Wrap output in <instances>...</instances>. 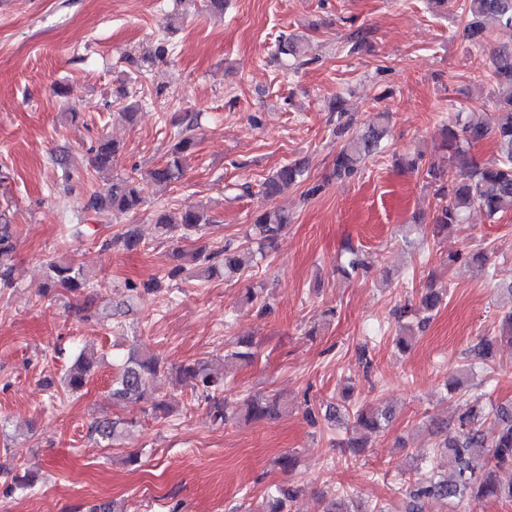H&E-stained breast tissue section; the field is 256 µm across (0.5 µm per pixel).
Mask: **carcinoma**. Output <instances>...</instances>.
I'll return each mask as SVG.
<instances>
[{
  "mask_svg": "<svg viewBox=\"0 0 512 512\" xmlns=\"http://www.w3.org/2000/svg\"><path fill=\"white\" fill-rule=\"evenodd\" d=\"M469 20L464 28V39L474 48L486 46L490 39L487 23H498L512 27V0H467ZM274 56L281 62H290L299 67L301 48L297 38L281 35L275 45ZM489 84L495 88L498 115L490 120L462 117L444 127V147L448 151V171H439L430 166L426 176L439 182L436 194L445 199L432 215L434 228L443 232L448 227L464 223L466 212L473 206L482 209L493 219L505 208H512V47L501 48L491 57ZM333 111L340 122L336 136L342 140L333 163L332 177L350 179L357 174L367 159L383 149L388 136L385 115L367 124L357 133H351V121L345 118L343 100L336 98ZM493 138L499 150L498 158L478 164L470 156V146ZM196 140L193 134L180 131L174 134L164 164L147 171L151 181L168 187L180 182L184 176L188 157L193 153ZM121 152L120 145L111 139H101L94 149L93 164L96 170L112 168ZM308 161L293 159L281 165L259 184V193L266 199L276 198L285 188L304 181ZM145 203L138 179L117 177L103 193L90 195L86 208L100 214H135ZM153 224L157 232L167 238L198 233L213 222L212 217L197 210L173 211L165 207L153 213ZM289 222L288 214L277 208L257 211L247 235L249 246L235 247L232 243L224 249L195 254L194 260L206 266L214 274L218 269L232 274L241 269L242 255L263 254L281 235ZM257 244L251 251L250 244ZM14 249L8 225H0V286H9L11 267L8 257ZM346 264L341 268L349 276L368 268L363 251L347 242L343 246ZM47 287L64 288L70 292L87 287L83 267L74 262L55 261L48 265ZM445 290L428 288L421 293L417 308L403 305L395 309L397 320L412 315L418 318V326L425 325L443 301ZM496 339L483 336L474 345L473 351L491 368L495 362ZM165 371V362L153 354L133 352L118 377L112 383V398L123 401H149L154 413L167 412V404L152 397L151 381ZM91 363L80 359L66 373L63 383L72 391L81 389L88 381ZM185 381L193 390L205 395L208 411L215 424H224L228 417L224 412V400L218 394L224 392V375L214 372L209 365L198 360L181 367ZM243 410L249 418L279 417L284 407L278 398H259L249 395L243 399ZM355 424L364 431H375L381 426L379 411L357 407L353 409ZM492 419L496 432L493 438L486 437L483 424ZM125 428V423L114 419H103L91 425V433L100 439L112 442ZM434 448L448 455L454 464L450 476L436 475L430 471L419 474L410 484L407 512H428L427 505L438 501L443 504H459L467 501L479 506L489 501L512 502V482L504 483L499 472L512 470V401L499 403L490 410L476 404L467 407L457 419L433 433ZM6 490L13 492L32 484L28 474L17 469L5 472ZM296 497L293 486H281L269 496L267 512H290V502Z\"/></svg>",
  "mask_w": 512,
  "mask_h": 512,
  "instance_id": "1",
  "label": "carcinoma"
}]
</instances>
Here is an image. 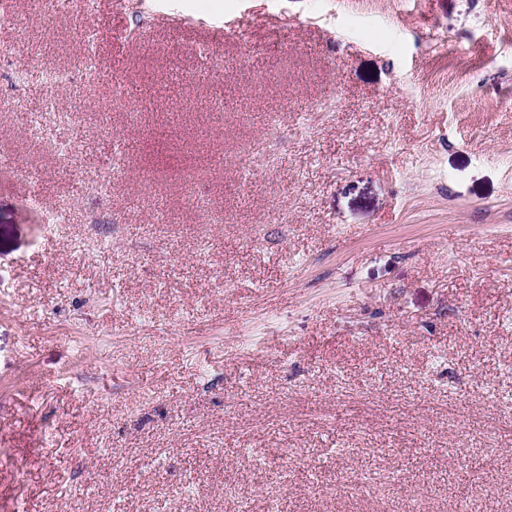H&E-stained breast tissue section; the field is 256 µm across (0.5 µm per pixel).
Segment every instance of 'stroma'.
I'll use <instances>...</instances> for the list:
<instances>
[{
  "label": "stroma",
  "instance_id": "obj_1",
  "mask_svg": "<svg viewBox=\"0 0 512 512\" xmlns=\"http://www.w3.org/2000/svg\"><path fill=\"white\" fill-rule=\"evenodd\" d=\"M84 5L0 26V512H512V0ZM56 109L52 104H46L43 112L33 114L29 120V126L32 134L40 139L42 142L48 145L51 152L63 156L65 159L73 156L75 147L72 144L65 150L59 151L57 145L50 139L45 137V129L50 123L62 120L64 117H68V113L53 112Z\"/></svg>",
  "mask_w": 512,
  "mask_h": 512
}]
</instances>
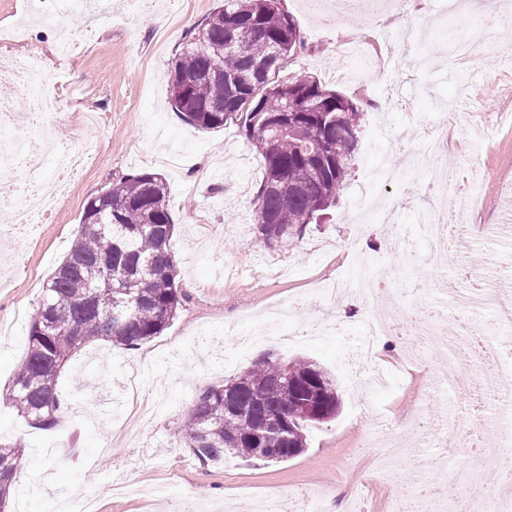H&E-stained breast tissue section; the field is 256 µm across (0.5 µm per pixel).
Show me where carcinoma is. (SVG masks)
<instances>
[{
    "label": "carcinoma",
    "instance_id": "obj_1",
    "mask_svg": "<svg viewBox=\"0 0 512 512\" xmlns=\"http://www.w3.org/2000/svg\"><path fill=\"white\" fill-rule=\"evenodd\" d=\"M281 0H224L170 70L171 102L195 126H238L263 165L254 195L255 233L283 249L336 203L355 160L367 103L313 77L281 78L305 42ZM174 224L162 175L128 174L88 201L68 254L47 280L6 406L39 429L58 423L61 370L87 343L135 347L161 335L182 307L170 240ZM336 379L308 359L272 354L191 403L180 439L202 463L252 465L302 454L317 401L303 384ZM24 448L0 442V501L14 504Z\"/></svg>",
    "mask_w": 512,
    "mask_h": 512
}]
</instances>
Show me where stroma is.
<instances>
[{"label": "stroma", "instance_id": "obj_1", "mask_svg": "<svg viewBox=\"0 0 512 512\" xmlns=\"http://www.w3.org/2000/svg\"><path fill=\"white\" fill-rule=\"evenodd\" d=\"M30 0H0V28L25 24L27 41L0 45V55L43 59V78L61 99L63 115L53 129L55 143L89 156L66 185L47 223L21 228L10 212L0 211V391H6L25 352V336L39 305L42 288L68 253L88 201L125 174H161L168 187L175 224L170 248L177 281L187 299L161 336L134 349L94 342L78 352L58 380V393L69 411L52 430L30 427L15 412L0 408V439L25 448L16 512H48L49 502L64 494L97 501L98 512H196L228 503L232 512H253L264 496H282L285 512H296V491H314L332 502L331 512H391L406 498L410 482L426 472L411 448L434 421L428 396L432 373L412 361L405 339H381L379 361L390 371L383 388L349 389L339 363L348 337L362 328L355 300L330 309L322 288L358 279L357 260L379 258L375 280L393 301L396 317L433 304L461 288L460 267L473 256L487 255L473 243L452 249L441 278L424 276L415 250L401 244L423 195H411L404 182L379 184L375 172L386 165L406 166L419 143L410 113H440L459 101L462 85L480 99L477 127L448 128V165L457 179L478 186L469 212L474 224L495 223L512 201V69L503 61L512 47L496 43L477 56L455 61L448 55L449 28L463 29L485 0H468L460 16H446L437 0H416L412 24L424 37L404 47L402 27L390 4L379 0L370 12L337 11L336 0H281L294 19L306 48L288 69L312 76L346 96L368 100L360 143L350 176L326 218L309 225L291 249L273 251L252 230V198L261 164L237 126L201 130L188 124L169 103L168 65L179 54L188 30L197 27L220 0H154L151 14L135 18L123 0H112L93 31H85L70 0H45V8L74 36L62 54L54 28L28 19ZM382 31L376 49L359 45L367 18ZM388 136L378 141L375 124ZM393 200L394 229L353 224L349 216L358 195ZM296 311H288L291 302ZM285 308L281 331L294 336L289 347L276 340L254 346L246 358L224 348V327L258 326L269 308ZM200 360L173 361L170 343ZM285 360L304 357L336 379L341 409L335 419L311 427L306 451L279 464H200L180 443V426L191 395L239 375L259 355ZM388 419L395 435L376 428ZM52 440L60 451L48 457L39 443ZM110 450L96 452L102 444ZM391 464L389 481L376 478L380 459ZM125 477L169 489L155 501L140 496L101 494L105 482Z\"/></svg>", "mask_w": 512, "mask_h": 512}]
</instances>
..........
▸ **What needs to be done**: Copy each line containing the word "where" from the data.

▸ **Solution to this problem**:
Show me where carcinoma is. (SVG masks)
Show me where stroma is.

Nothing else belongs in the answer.